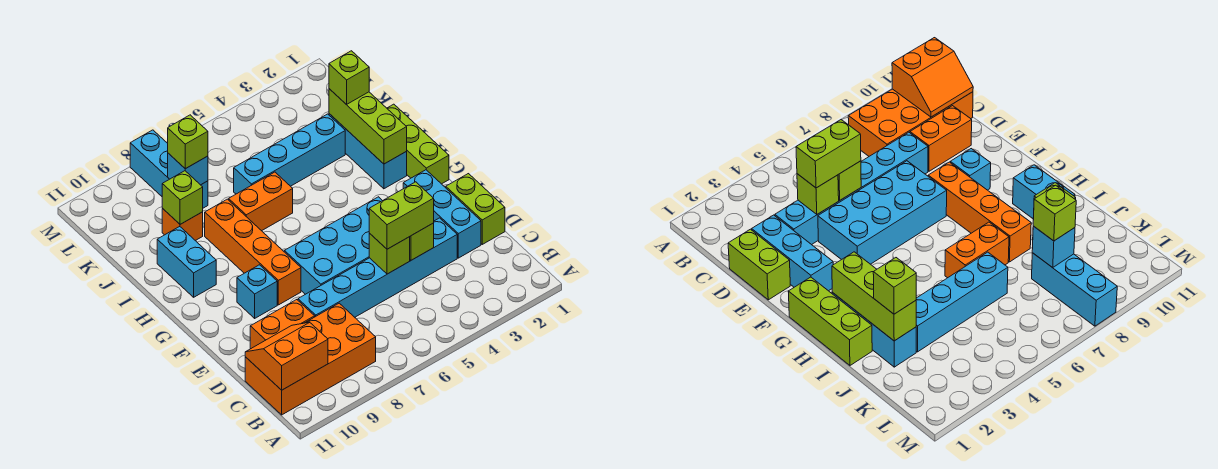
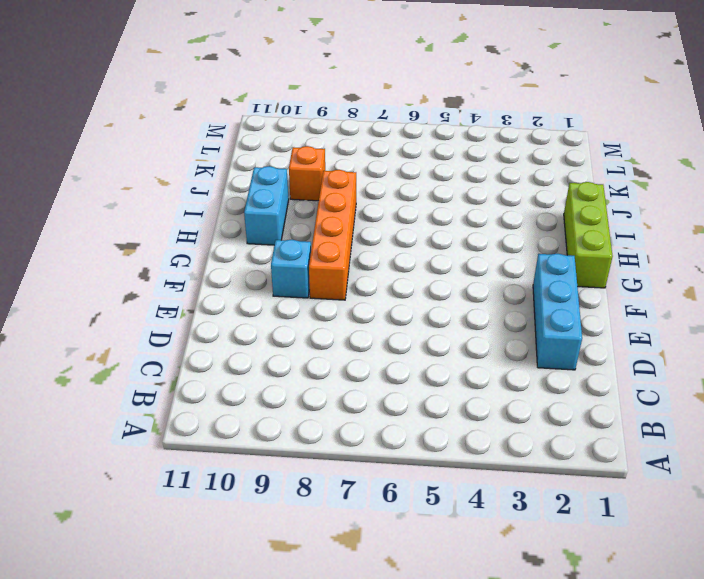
none -> orange brick B8:C11 level 1
none -> lime brick D1:E1 level 1
none -> cyan brick D3:D8 level 1

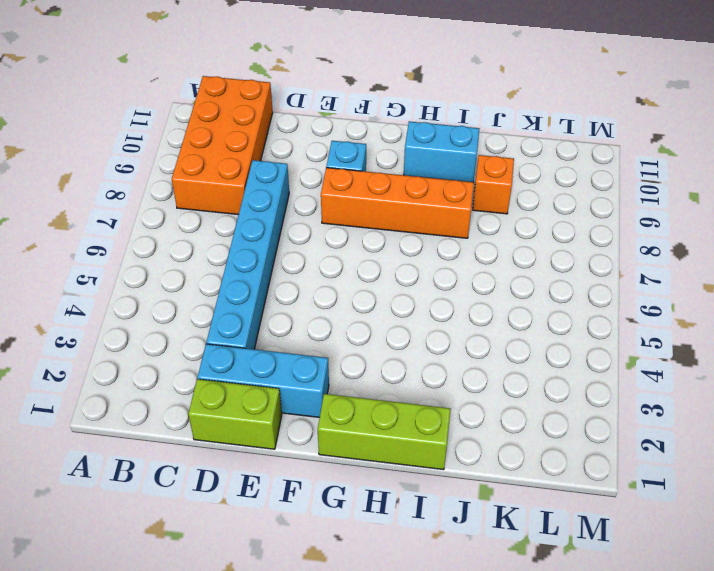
none -> orange brick D9:D10 level 1
none -> cyan brick E4:F7 level 1
none -> cyan brick H2:J2 level 1

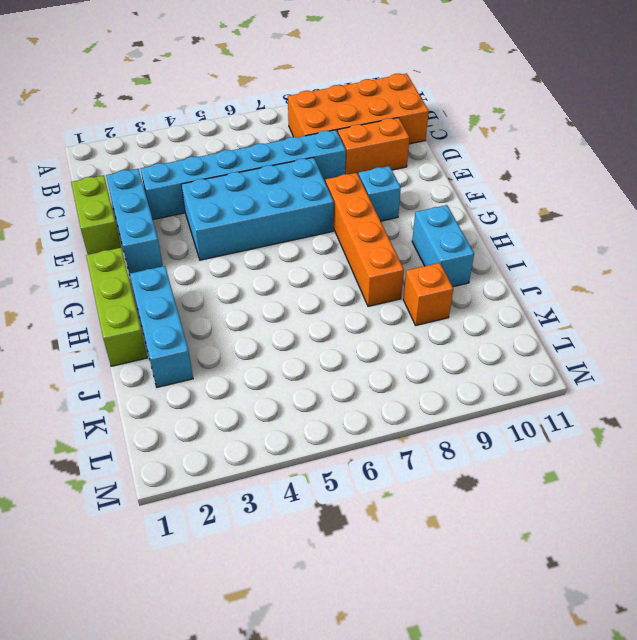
none -> orange brick I6:I7 level 1
none -> cyan brick J3:J6 level 1
none -> cyan brick K8:M8 level 1

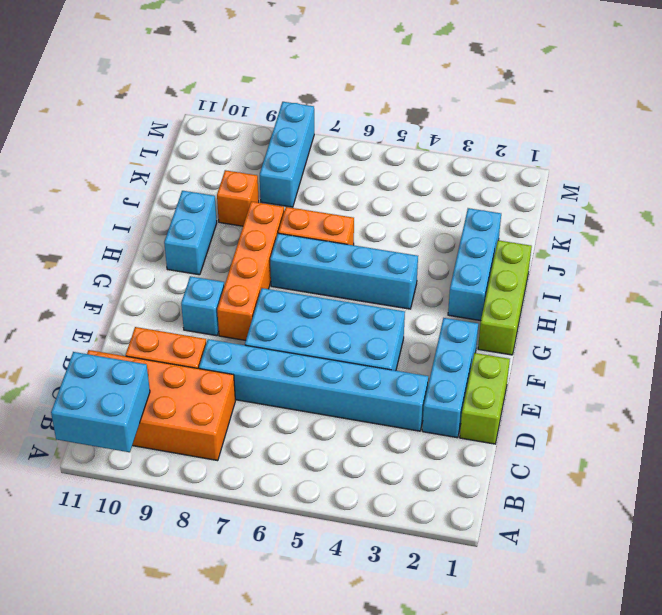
cyan brick A10:B11 level 2 -> orange slope B10:C11 level 2 top B
cyan brick H4:H7 level 1 -> cyan brick J3:J6 level 1
none -> lime brick D4 level 2
none -> lime brick D5 level 2
none -> lime brick H2:J2 level 2

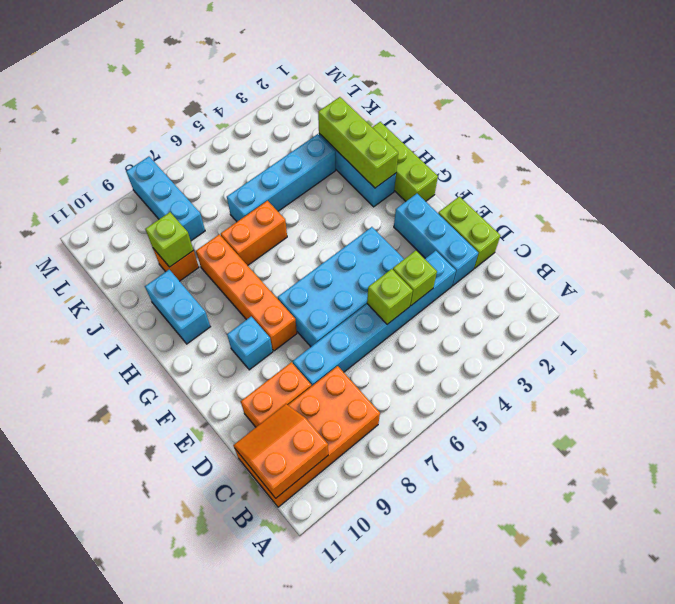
none -> cyan brick K8 level 2
none -> lime brick D4:D5 level 3
none -> lime brick J2 level 3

----------

**What is needed**
Across the data, pull every line containing the string "cyan".

**Reply**
none -> cyan brick D3:D8 level 1
none -> cyan brick E4:F7 level 1
none -> cyan brick H2:J2 level 1
none -> cyan brick J3:J6 level 1
none -> cyan brick K8:M8 level 1
cyan brick A10:B11 level 2 -> orange slope B10:C11 level 2 top B
cyan brick H4:H7 level 1 -> cyan brick J3:J6 level 1
none -> cyan brick K8 level 2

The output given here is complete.